Data provided ::
---

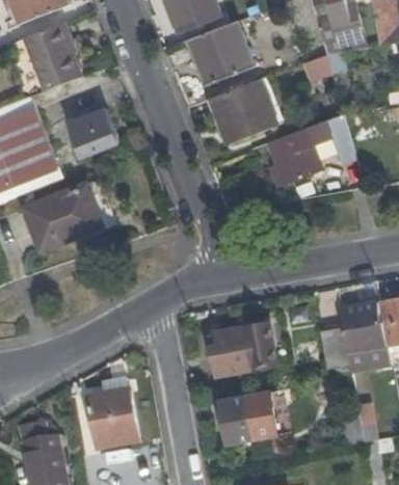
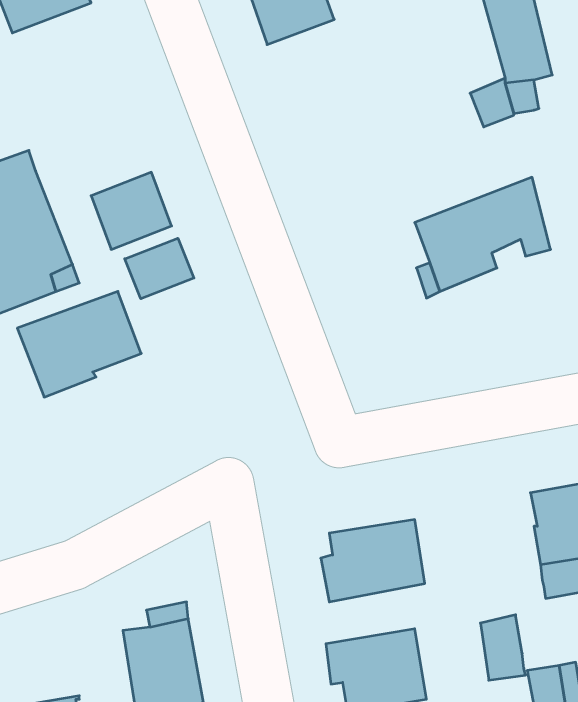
building: [188,20,252,84] -> none
building: [23,21,77,83] -> none
building: [209,78,276,143] -> none
building: none -> [125,238,194,299]
building: [321,329,349,370] -> [480,615,526,680]

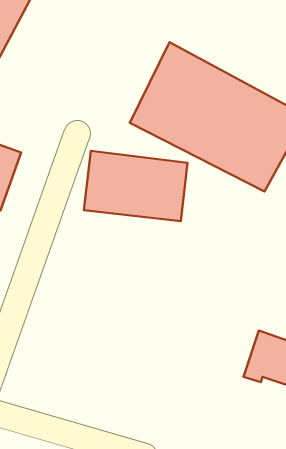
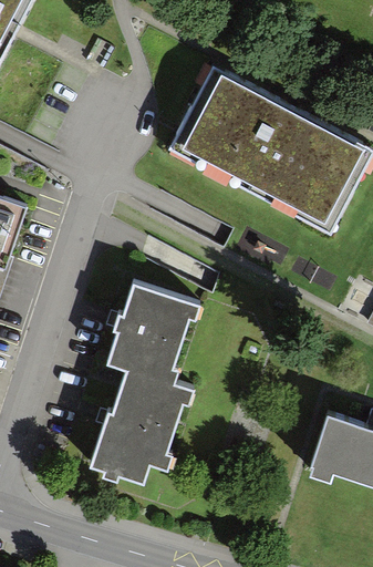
building: [84,151,188,221] -> none
building: none -> [90,285,198,486]

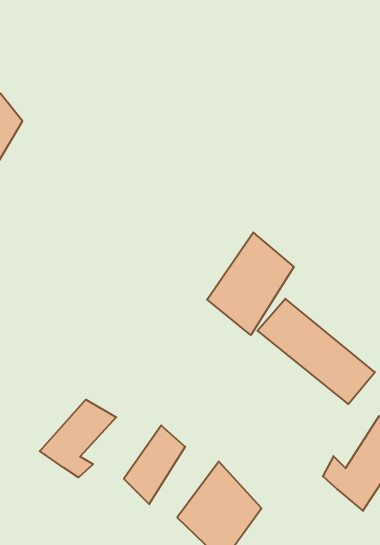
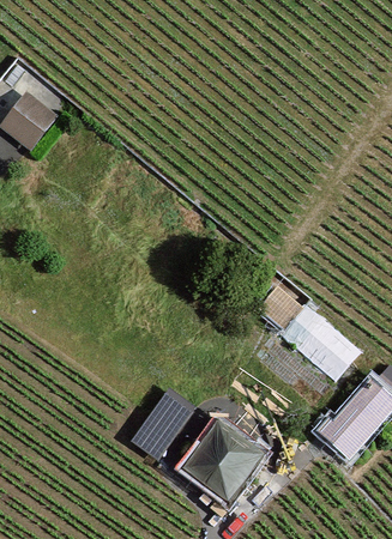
building: [207,232,294,335] -> none
building: [40,400,116,477] -> none

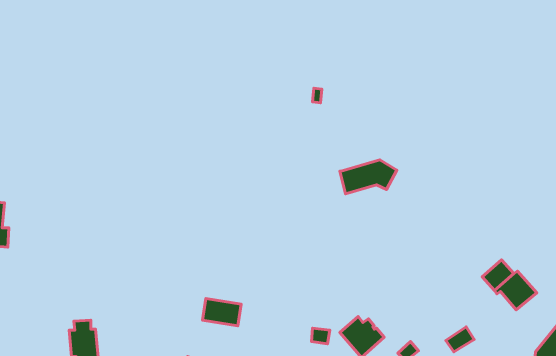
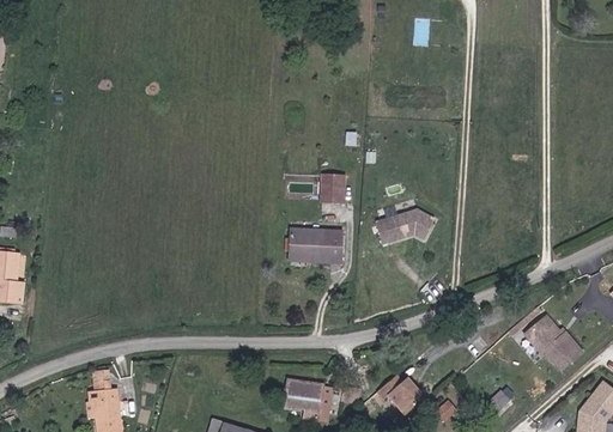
building: none -> [322,174,344,202]
building: none -> [285,227,341,260]
building: [203,299,241,326] -> [281,379,322,408]

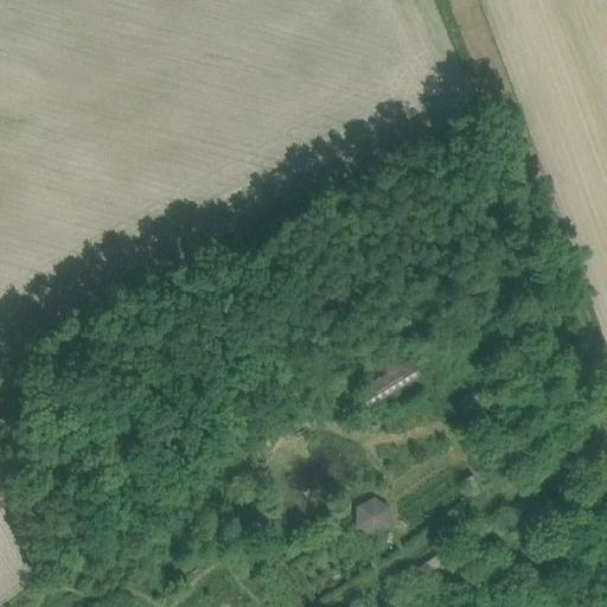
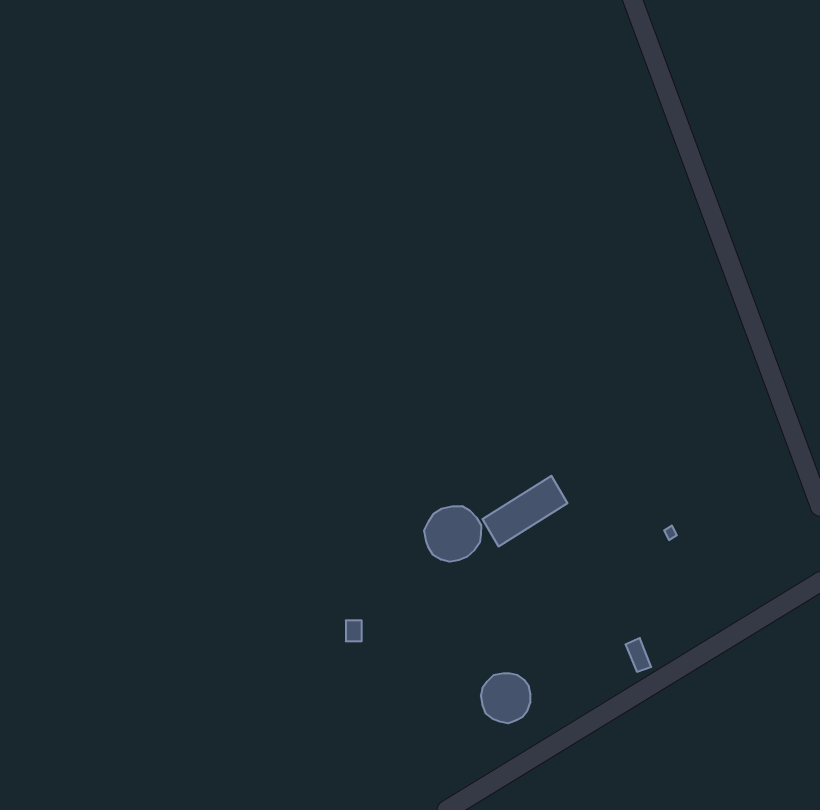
building: none -> [424,506,481,562]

---

Instructions to follow :: Leaving out the pictures, output the listing above exactly as given.

Answer box ::
building: [188,20,252,84] -> none
building: [23,21,77,83] -> none
building: [209,78,276,143] -> none
building: none -> [125,238,194,299]
building: [321,329,349,370] -> [480,615,526,680]

building: [84,151,188,221] -> none
building: none -> [90,285,198,486]

building: [207,232,294,335] -> none
building: [40,400,116,477] -> none

building: none -> [322,174,344,202]
building: none -> [285,227,341,260]
building: [203,299,241,326] -> [281,379,322,408]

building: none -> [424,506,481,562]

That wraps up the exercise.